### WORK INSTRUCTIONS
Please copy out all lines of the entries that contain the word "VBAT".

### DATA TO PROCESS
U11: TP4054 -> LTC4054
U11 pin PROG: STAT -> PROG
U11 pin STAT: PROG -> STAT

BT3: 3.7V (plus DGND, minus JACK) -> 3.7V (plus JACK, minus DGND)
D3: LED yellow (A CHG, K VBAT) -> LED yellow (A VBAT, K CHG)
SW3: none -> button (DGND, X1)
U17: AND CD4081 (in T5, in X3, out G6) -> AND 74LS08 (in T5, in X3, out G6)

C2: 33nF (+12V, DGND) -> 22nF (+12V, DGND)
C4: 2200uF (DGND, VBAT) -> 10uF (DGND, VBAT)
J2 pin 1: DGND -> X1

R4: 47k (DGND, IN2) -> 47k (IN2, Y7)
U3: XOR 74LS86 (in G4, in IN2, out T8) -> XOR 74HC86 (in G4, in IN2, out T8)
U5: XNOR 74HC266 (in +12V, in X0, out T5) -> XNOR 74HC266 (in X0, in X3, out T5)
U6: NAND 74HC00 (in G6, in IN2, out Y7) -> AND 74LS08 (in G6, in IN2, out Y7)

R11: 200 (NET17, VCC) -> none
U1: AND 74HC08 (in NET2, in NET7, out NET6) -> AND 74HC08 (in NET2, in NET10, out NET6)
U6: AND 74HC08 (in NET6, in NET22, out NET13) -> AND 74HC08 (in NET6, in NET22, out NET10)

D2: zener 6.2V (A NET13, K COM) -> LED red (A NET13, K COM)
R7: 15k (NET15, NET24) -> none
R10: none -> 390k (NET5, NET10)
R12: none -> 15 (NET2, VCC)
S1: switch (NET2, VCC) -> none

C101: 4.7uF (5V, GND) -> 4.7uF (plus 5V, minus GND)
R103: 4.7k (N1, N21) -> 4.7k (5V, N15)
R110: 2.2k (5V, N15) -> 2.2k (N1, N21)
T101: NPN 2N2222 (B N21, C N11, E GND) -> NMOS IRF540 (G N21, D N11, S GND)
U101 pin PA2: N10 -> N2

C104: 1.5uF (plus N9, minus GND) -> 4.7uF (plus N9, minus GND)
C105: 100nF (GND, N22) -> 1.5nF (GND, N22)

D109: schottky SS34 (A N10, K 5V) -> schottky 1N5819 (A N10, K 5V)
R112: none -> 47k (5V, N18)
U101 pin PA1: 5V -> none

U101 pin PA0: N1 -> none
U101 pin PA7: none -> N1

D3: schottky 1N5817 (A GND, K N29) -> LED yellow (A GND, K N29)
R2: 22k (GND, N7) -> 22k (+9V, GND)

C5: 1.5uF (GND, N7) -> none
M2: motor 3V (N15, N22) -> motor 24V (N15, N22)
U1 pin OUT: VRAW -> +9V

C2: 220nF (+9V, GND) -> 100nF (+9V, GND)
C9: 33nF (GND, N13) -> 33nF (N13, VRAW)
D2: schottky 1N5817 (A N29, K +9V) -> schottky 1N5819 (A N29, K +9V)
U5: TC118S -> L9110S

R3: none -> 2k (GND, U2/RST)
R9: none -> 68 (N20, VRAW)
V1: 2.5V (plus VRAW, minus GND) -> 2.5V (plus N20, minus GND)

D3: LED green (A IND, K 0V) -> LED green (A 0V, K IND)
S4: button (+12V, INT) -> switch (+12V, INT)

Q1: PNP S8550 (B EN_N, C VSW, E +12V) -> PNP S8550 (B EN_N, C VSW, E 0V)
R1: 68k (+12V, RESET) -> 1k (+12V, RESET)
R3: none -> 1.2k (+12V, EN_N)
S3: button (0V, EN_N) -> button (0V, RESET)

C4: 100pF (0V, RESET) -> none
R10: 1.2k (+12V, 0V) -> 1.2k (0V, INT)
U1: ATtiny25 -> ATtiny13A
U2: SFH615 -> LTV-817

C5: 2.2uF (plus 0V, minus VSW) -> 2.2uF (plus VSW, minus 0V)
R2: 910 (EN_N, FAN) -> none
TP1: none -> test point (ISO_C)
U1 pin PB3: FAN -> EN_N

### TASK OUTPUT
D3: LED yellow (A CHG, K VBAT) -> LED yellow (A VBAT, K CHG)
C4: 2200uF (DGND, VBAT) -> 10uF (DGND, VBAT)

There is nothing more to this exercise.